[[ Extracted entries open ]]
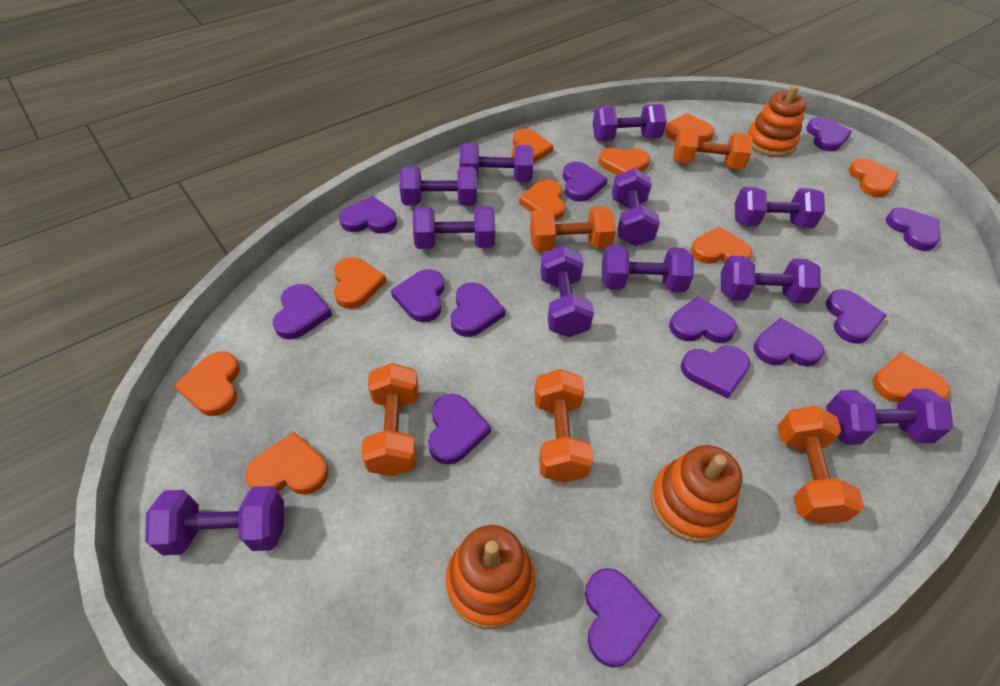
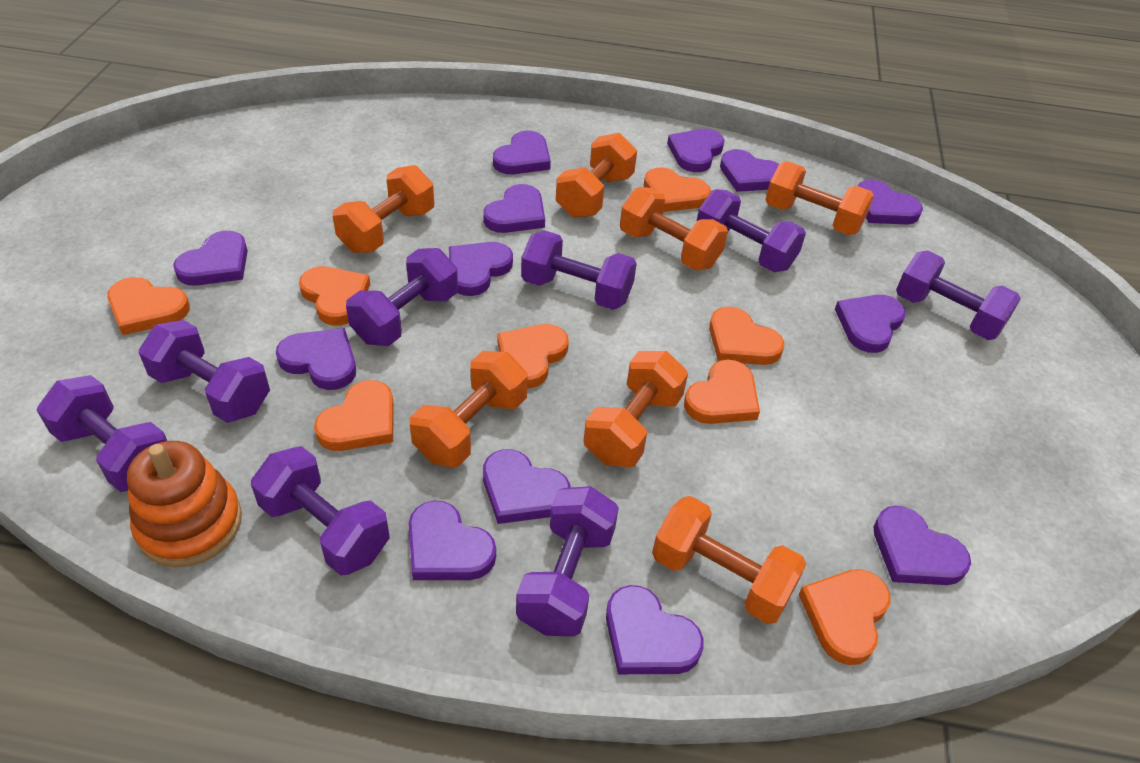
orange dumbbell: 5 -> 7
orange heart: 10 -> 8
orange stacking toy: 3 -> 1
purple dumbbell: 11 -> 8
[[ Extracted entries closed ]]
[[ Extracted entries open ]]
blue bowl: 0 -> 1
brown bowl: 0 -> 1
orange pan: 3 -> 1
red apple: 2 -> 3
[[ Extracted entries closed ]]
■ How to complete this task:
Scan the material above. Return every line containing the string "orange".

■ Result of the task:
orange dumbbell: 5 -> 7
orange heart: 10 -> 8
orange stacking toy: 3 -> 1
orange pan: 3 -> 1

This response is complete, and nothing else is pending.